[[ MATERIAL PROVIDED open ]]
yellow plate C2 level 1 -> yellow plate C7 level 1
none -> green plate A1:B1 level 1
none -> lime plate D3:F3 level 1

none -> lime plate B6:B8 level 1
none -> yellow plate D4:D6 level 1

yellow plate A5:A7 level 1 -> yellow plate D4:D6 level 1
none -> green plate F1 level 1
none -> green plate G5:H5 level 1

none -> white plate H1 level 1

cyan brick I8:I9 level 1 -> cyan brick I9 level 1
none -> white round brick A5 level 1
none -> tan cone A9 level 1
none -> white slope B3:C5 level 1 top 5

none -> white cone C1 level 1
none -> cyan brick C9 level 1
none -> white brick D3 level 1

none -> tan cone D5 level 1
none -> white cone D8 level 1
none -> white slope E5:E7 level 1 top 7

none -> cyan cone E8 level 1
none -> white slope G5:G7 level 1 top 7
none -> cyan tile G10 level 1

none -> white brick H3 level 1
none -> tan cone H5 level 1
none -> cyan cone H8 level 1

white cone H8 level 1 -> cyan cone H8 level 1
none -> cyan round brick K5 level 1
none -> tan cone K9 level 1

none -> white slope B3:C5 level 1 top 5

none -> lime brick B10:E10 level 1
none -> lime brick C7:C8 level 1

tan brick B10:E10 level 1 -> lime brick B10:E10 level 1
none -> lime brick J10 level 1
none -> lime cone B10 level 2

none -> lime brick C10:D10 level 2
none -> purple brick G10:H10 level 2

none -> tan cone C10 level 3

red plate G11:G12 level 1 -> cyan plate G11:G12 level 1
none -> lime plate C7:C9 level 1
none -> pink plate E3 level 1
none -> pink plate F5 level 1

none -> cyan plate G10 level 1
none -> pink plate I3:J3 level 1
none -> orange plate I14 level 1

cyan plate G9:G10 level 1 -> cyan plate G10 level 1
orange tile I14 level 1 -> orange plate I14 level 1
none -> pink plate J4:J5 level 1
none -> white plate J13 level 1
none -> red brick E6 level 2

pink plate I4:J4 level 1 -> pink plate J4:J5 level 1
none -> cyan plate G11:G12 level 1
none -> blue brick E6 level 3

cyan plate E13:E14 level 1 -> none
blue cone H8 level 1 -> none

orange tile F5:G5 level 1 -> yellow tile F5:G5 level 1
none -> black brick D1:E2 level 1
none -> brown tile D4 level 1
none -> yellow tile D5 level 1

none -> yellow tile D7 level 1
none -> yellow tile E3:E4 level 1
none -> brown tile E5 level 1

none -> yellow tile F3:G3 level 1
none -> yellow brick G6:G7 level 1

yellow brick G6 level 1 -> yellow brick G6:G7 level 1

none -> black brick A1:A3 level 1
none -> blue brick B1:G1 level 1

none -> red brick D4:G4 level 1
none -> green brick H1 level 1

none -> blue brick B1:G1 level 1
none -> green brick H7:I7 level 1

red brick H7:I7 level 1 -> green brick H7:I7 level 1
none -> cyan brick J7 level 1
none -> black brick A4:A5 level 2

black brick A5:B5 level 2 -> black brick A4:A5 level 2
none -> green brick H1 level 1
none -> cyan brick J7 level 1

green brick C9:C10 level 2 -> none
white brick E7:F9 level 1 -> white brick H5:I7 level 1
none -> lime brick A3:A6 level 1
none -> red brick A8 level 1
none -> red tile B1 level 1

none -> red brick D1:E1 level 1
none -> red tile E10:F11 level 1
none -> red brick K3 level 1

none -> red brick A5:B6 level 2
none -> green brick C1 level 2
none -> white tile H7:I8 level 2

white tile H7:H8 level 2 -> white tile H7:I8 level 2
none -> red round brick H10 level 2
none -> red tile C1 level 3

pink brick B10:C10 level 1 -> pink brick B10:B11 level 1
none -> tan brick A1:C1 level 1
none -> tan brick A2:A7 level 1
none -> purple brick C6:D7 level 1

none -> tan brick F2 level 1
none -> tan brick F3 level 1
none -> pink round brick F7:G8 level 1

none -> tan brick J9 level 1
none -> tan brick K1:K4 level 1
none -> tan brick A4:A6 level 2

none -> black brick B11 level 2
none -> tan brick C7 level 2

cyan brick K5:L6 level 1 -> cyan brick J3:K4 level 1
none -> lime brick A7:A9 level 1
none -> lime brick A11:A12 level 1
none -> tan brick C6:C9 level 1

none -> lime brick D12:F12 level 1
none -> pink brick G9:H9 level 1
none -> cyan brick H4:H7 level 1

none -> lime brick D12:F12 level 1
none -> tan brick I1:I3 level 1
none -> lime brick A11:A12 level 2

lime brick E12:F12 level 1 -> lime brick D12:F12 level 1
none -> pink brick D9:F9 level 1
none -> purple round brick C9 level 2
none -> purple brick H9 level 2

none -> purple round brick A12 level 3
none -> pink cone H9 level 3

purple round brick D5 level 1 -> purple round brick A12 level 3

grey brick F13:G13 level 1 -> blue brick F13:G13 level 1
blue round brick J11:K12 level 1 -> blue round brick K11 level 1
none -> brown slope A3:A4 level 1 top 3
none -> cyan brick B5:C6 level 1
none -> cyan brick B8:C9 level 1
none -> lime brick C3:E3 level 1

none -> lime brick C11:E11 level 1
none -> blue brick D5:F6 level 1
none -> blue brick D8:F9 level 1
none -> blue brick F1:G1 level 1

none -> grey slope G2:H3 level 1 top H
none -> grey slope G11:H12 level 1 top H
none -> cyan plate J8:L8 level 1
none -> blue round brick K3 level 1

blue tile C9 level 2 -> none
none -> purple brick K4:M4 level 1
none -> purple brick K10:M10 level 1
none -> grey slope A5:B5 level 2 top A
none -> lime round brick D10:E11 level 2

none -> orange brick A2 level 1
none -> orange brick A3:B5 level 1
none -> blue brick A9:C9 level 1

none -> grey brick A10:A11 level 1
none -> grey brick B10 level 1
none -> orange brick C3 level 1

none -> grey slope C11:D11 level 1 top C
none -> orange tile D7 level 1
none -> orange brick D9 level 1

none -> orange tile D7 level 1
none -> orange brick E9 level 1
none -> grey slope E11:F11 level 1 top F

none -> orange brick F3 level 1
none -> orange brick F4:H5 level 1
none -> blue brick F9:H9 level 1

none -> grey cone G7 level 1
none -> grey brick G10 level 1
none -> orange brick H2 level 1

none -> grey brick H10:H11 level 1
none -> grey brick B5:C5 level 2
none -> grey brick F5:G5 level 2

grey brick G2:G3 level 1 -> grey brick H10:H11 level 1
[[ MATERIAL PROVIDED closed ]]
WORK ORDER =>
Would you output, from the records above, exactly the run of lines that starts at the line containing "none -> blue brick D8:F9 level 1" and ends at the line containing "none -> grey brick F5:G5 level 2", and only that run?

TASK RESPONSE =>
none -> blue brick D8:F9 level 1
none -> blue brick F1:G1 level 1

none -> grey slope G2:H3 level 1 top H
none -> grey slope G11:H12 level 1 top H
none -> cyan plate J8:L8 level 1
none -> blue round brick K3 level 1

blue tile C9 level 2 -> none
none -> purple brick K4:M4 level 1
none -> purple brick K10:M10 level 1
none -> grey slope A5:B5 level 2 top A
none -> lime round brick D10:E11 level 2

none -> orange brick A2 level 1
none -> orange brick A3:B5 level 1
none -> blue brick A9:C9 level 1

none -> grey brick A10:A11 level 1
none -> grey brick B10 level 1
none -> orange brick C3 level 1

none -> grey slope C11:D11 level 1 top C
none -> orange tile D7 level 1
none -> orange brick D9 level 1

none -> orange tile D7 level 1
none -> orange brick E9 level 1
none -> grey slope E11:F11 level 1 top F

none -> orange brick F3 level 1
none -> orange brick F4:H5 level 1
none -> blue brick F9:H9 level 1

none -> grey cone G7 level 1
none -> grey brick G10 level 1
none -> orange brick H2 level 1

none -> grey brick H10:H11 level 1
none -> grey brick B5:C5 level 2
none -> grey brick F5:G5 level 2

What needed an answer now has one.